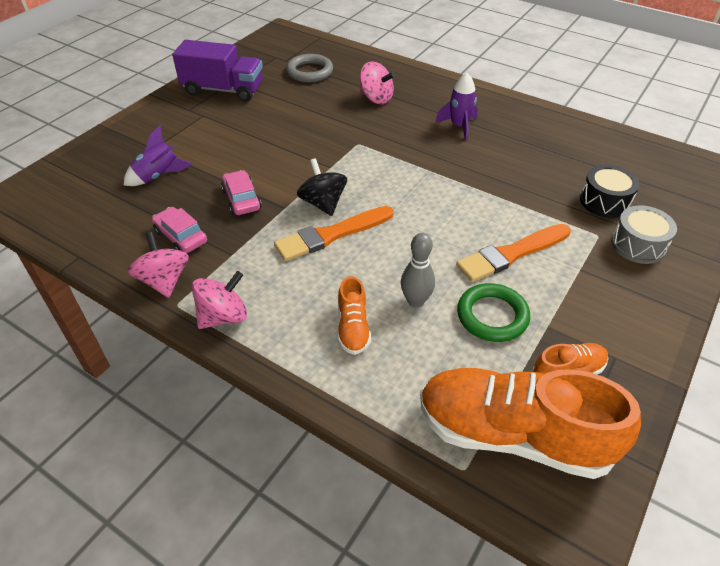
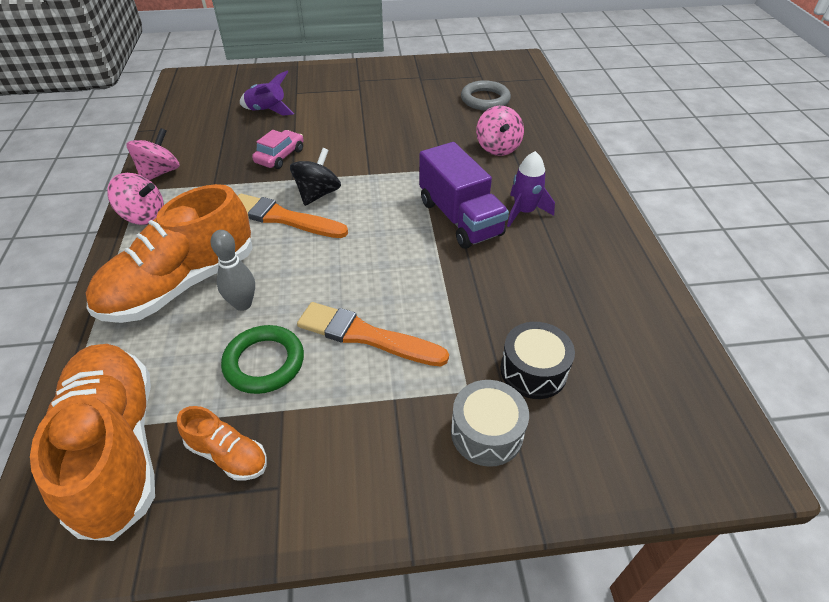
camera: 50 degrees right, 0 degrees up
(181, 237) = (211, 154): pink car -> none
(223, 90) = (402, 79): purple truck -> purple truck (460, 218)
(353, 328) = (181, 284): orange shoe -> orange shoe, size x2.19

### WORK INSTRUCTION
Please restate the data word for word, leaving out any picture it holds.

### SOLUTION FOR THIS EXERCISE
camera: 50 degrees right, 0 degrees up
(181, 237) = (211, 154): pink car -> none
(223, 90) = (402, 79): purple truck -> purple truck (460, 218)
(353, 328) = (181, 284): orange shoe -> orange shoe, size x2.19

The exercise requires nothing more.